(Task to complete): A bare number is the expected answer: the count of lines in the data holding "right".

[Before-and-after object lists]
-- Opening Marker --
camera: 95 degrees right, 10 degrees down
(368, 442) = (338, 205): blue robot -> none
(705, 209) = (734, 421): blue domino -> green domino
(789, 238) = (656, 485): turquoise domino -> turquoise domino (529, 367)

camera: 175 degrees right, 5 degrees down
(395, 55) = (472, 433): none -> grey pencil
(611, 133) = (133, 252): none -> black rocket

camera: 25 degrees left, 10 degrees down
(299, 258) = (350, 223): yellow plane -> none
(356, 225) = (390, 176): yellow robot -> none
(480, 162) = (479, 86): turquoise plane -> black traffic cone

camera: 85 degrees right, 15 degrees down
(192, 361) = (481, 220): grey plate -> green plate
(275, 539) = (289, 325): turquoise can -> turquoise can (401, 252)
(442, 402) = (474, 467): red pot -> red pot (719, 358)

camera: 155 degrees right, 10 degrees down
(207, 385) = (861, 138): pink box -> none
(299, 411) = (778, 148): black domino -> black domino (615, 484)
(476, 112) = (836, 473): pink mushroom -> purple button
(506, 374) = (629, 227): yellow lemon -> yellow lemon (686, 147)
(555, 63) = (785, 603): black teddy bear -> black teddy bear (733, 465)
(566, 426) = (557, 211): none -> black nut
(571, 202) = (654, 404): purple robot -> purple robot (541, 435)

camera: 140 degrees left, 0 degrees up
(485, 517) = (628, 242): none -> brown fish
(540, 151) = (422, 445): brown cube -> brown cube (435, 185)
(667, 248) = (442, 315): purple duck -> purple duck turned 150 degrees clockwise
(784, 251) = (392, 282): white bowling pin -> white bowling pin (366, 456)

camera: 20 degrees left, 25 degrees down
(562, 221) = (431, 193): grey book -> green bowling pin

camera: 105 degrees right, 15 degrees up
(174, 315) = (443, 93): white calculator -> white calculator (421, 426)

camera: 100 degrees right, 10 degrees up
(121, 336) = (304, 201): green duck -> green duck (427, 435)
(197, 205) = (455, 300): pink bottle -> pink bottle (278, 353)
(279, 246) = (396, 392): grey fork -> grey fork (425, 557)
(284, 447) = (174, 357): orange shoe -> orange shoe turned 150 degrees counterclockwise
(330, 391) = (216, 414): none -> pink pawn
-- Closing Marker --
(Exercise response): 6